Object transformation records
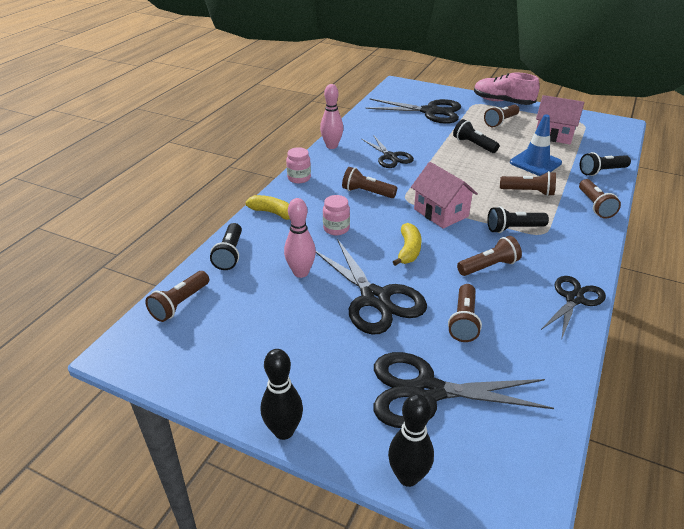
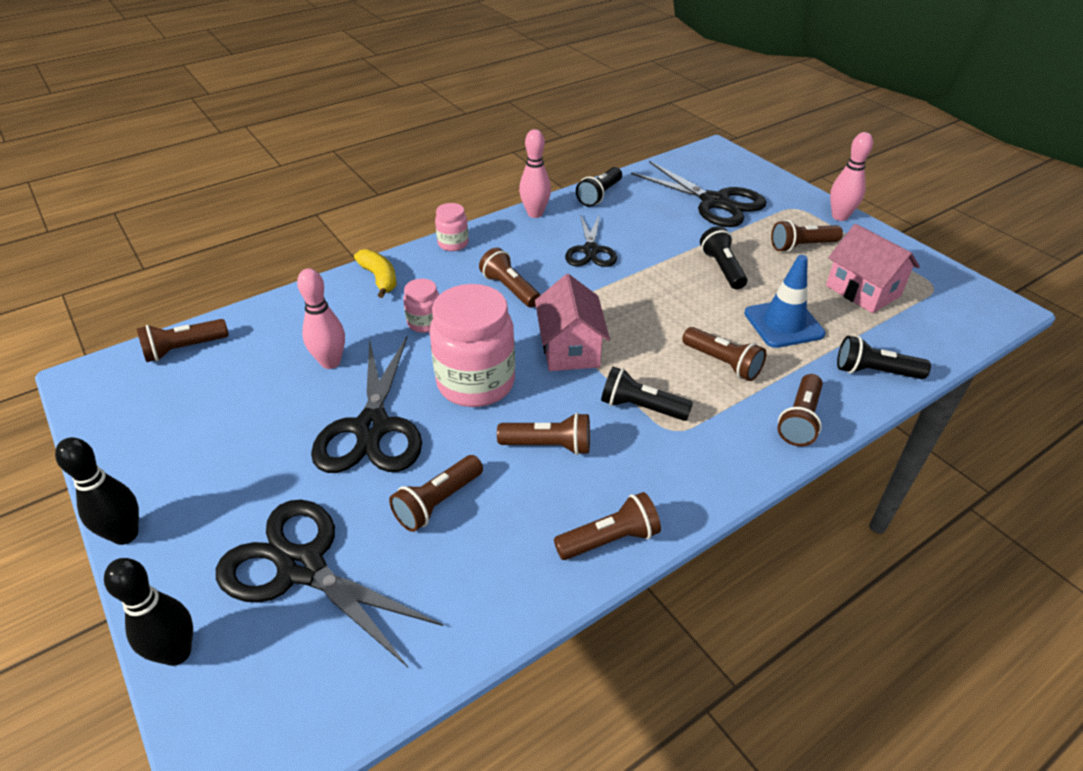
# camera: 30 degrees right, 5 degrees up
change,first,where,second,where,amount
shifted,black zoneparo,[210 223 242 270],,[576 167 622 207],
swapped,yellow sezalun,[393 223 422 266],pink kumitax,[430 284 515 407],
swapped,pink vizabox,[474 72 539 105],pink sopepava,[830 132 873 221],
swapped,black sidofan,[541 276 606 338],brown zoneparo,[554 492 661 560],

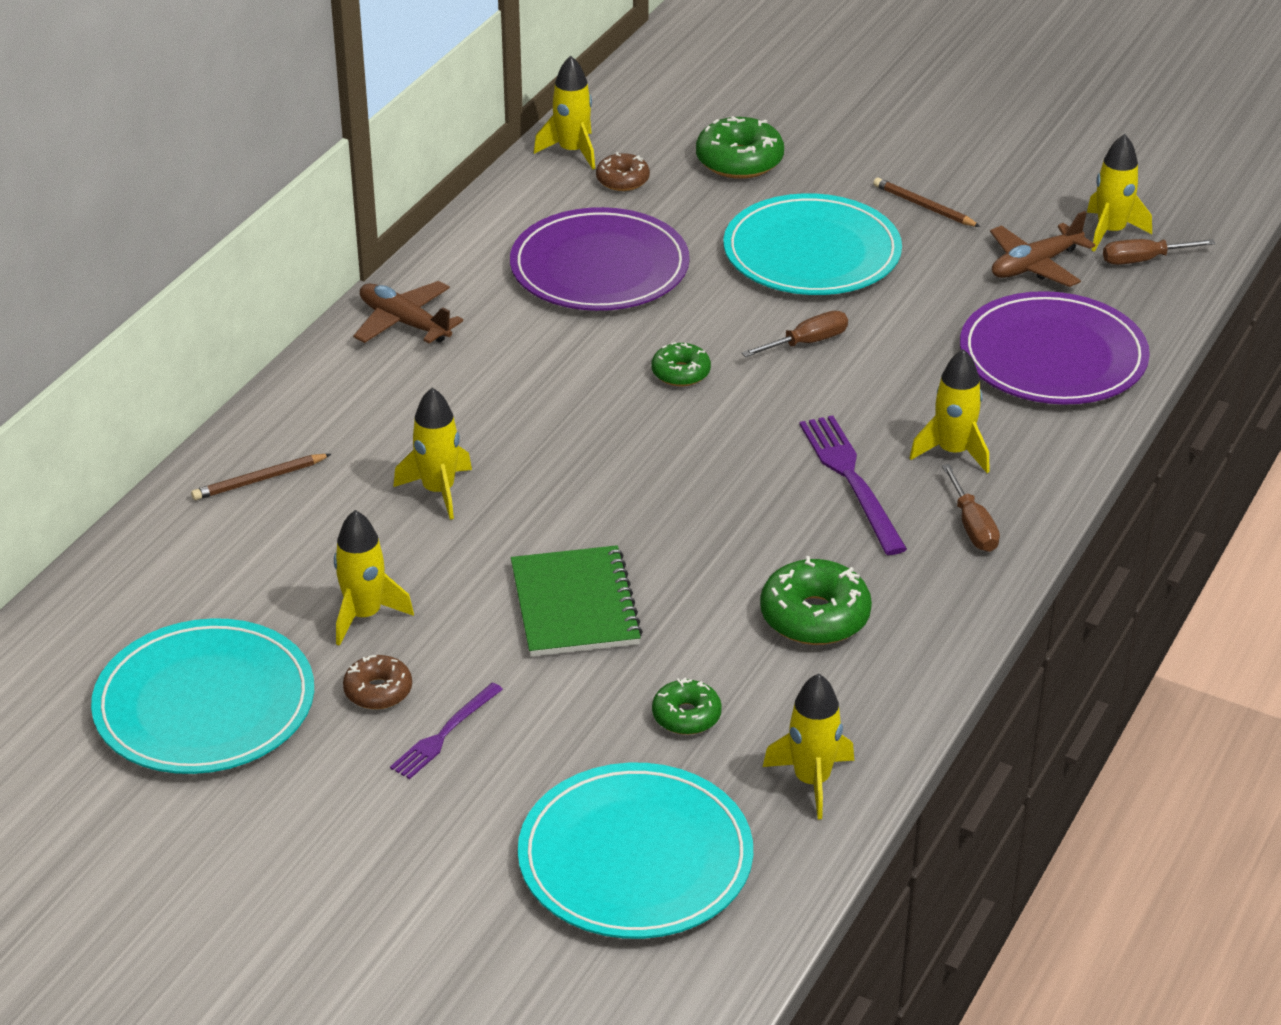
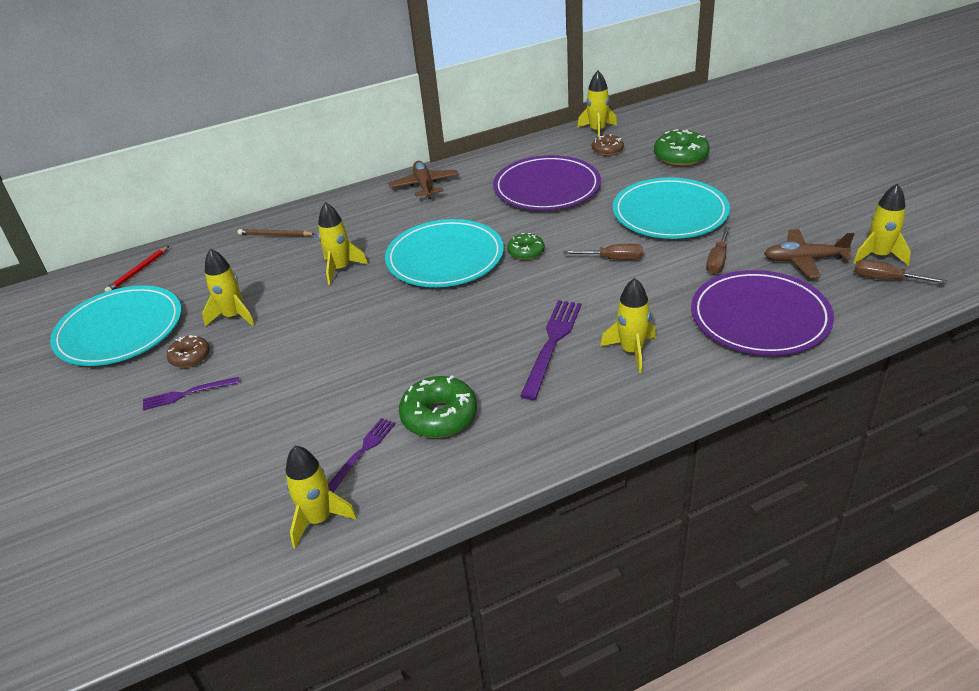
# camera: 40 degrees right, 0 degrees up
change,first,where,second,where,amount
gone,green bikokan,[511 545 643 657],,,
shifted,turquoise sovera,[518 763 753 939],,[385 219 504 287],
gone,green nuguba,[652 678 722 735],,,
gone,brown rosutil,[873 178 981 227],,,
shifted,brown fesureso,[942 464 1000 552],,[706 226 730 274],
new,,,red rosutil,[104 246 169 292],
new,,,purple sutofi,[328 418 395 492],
...
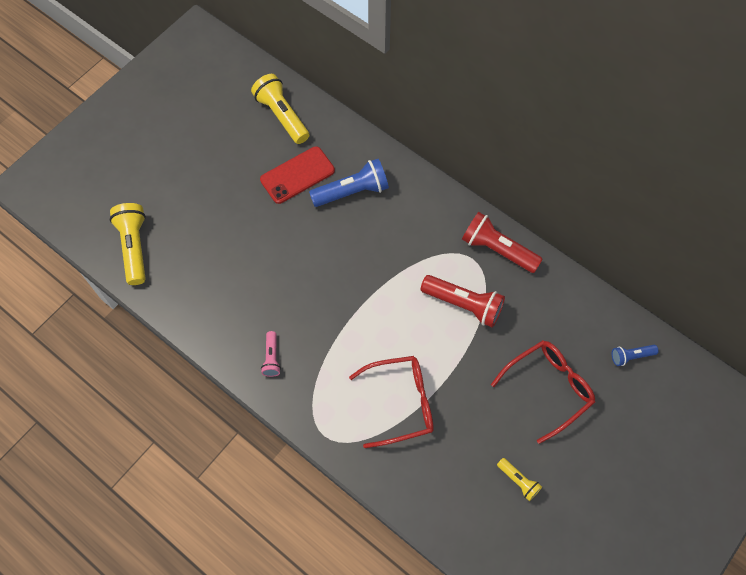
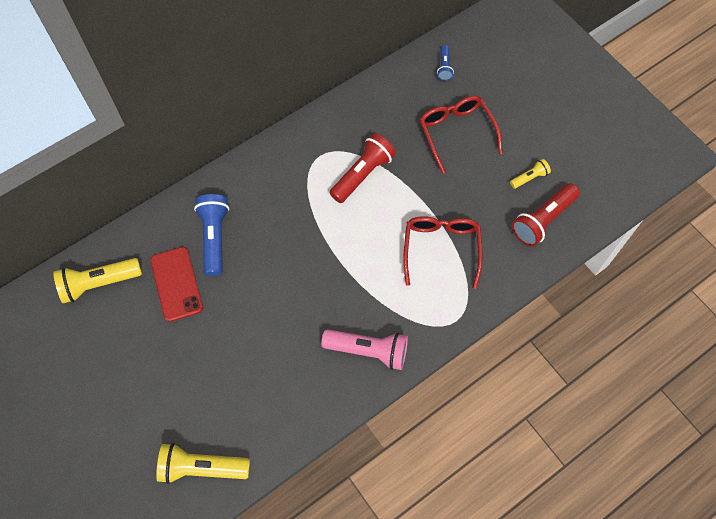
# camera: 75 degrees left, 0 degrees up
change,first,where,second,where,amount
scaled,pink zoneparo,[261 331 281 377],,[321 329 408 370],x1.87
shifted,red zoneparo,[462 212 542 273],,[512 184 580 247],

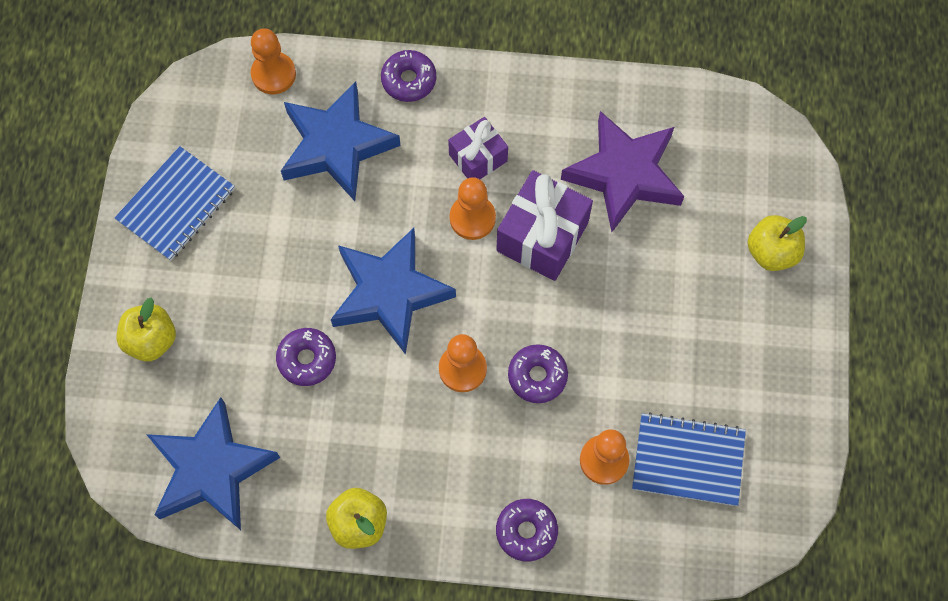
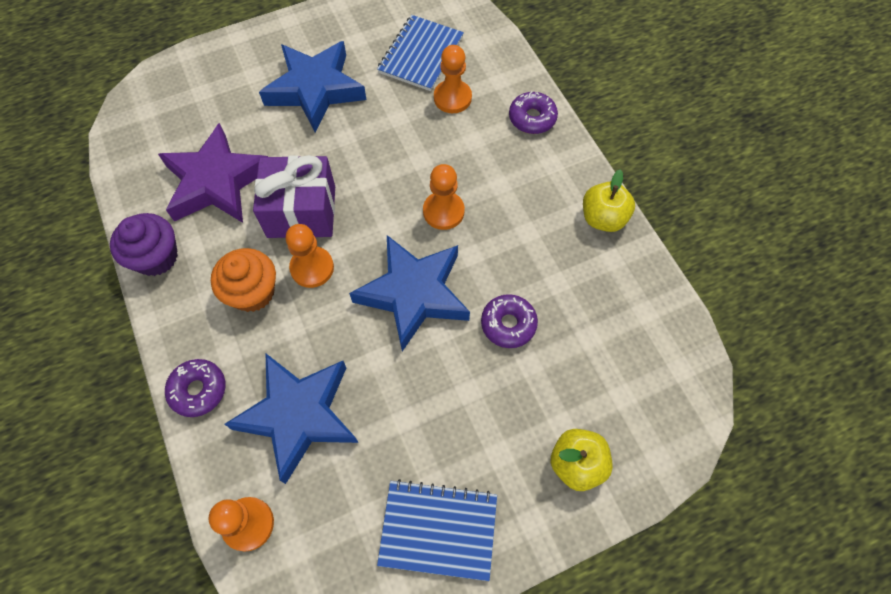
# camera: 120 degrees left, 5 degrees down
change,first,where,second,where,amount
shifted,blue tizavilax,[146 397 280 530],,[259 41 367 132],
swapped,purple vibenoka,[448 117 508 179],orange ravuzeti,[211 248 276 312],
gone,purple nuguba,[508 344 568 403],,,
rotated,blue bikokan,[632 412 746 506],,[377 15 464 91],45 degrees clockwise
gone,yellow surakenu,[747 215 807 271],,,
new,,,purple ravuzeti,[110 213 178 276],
* * *
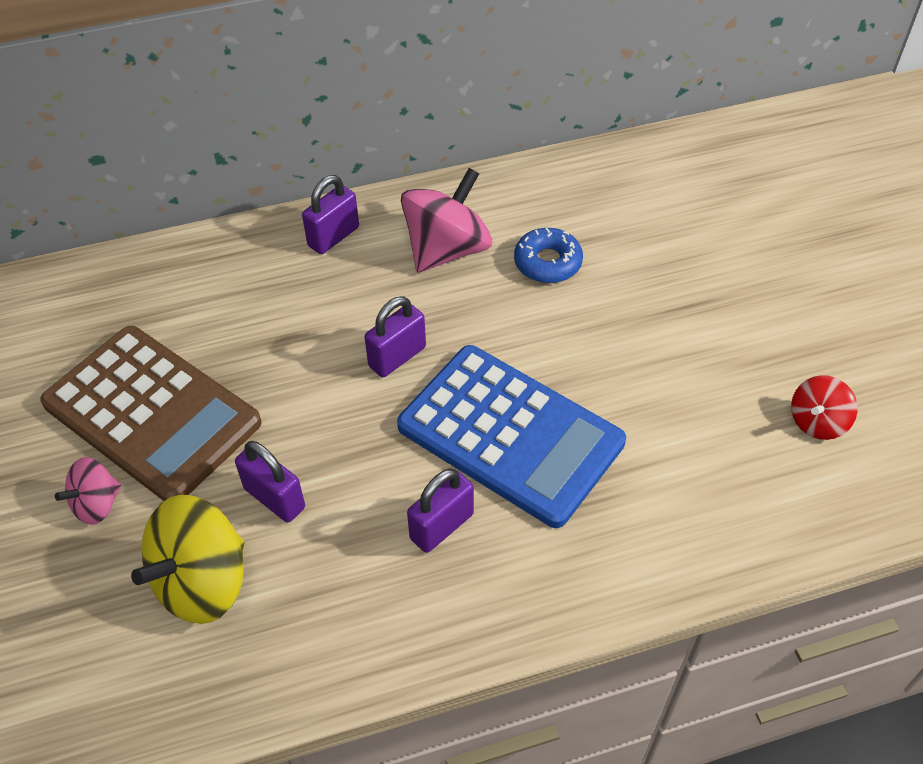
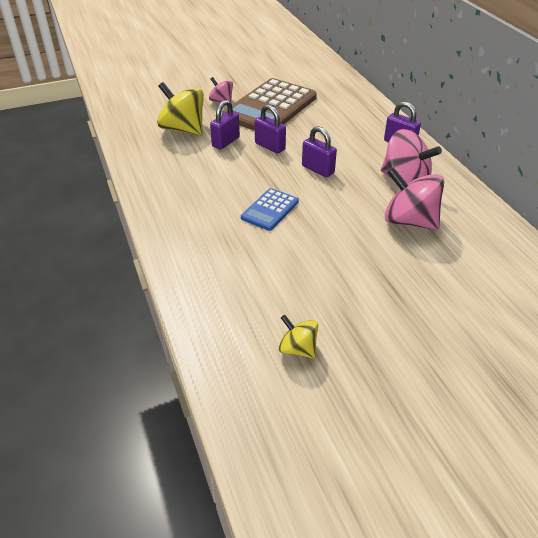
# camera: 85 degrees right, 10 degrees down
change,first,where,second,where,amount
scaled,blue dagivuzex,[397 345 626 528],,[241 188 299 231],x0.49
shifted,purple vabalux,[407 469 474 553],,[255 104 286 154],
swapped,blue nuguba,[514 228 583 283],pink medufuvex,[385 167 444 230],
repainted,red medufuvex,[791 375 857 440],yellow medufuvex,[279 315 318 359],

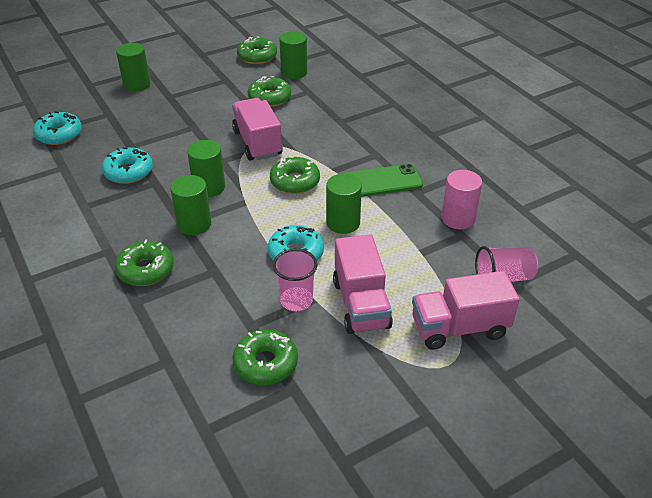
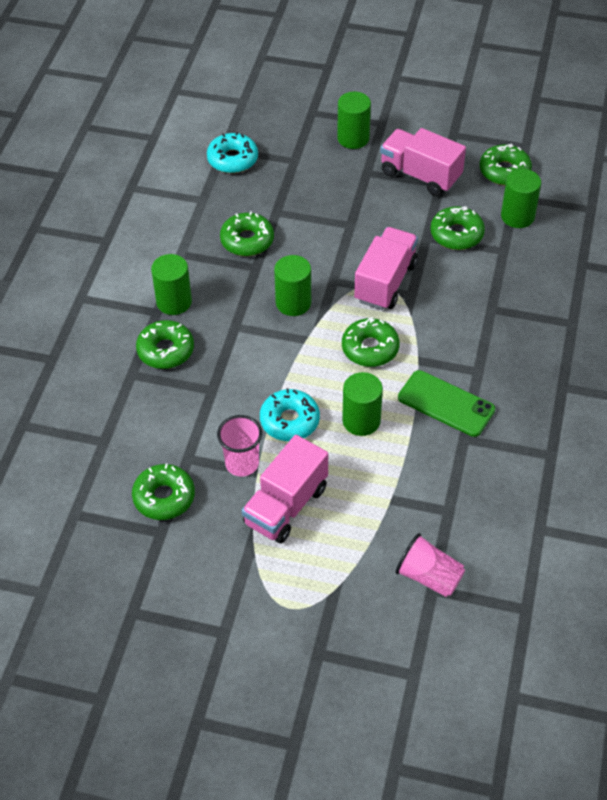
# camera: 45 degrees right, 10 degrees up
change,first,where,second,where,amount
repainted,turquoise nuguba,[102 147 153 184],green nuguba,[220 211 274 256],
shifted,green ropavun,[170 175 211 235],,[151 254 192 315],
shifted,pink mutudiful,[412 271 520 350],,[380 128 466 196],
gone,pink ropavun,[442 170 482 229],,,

Task directions
In the entries above, which lines run from the one with "swapped,black sidofan,[541 276" up to and including the one with "new,,,purple sutofi,[328 418"? Write them out exactly, without the pictures.

Answer space
swapped,black sidofan,[541 276 606 338],brown zoneparo,[554 492 661 560],

# camera: 40 degrees right, 0 degrees up
change,first,where,second,where,amount
gone,green bikokan,[511 545 643 657],,,
shifted,turquoise sovera,[518 763 753 939],,[385 219 504 287],
gone,green nuguba,[652 678 722 735],,,
gone,brown rosutil,[873 178 981 227],,,
shifted,brown fesureso,[942 464 1000 552],,[706 226 730 274],
new,,,red rosutil,[104 246 169 292],
new,,,purple sutofi,[328 418 395 492],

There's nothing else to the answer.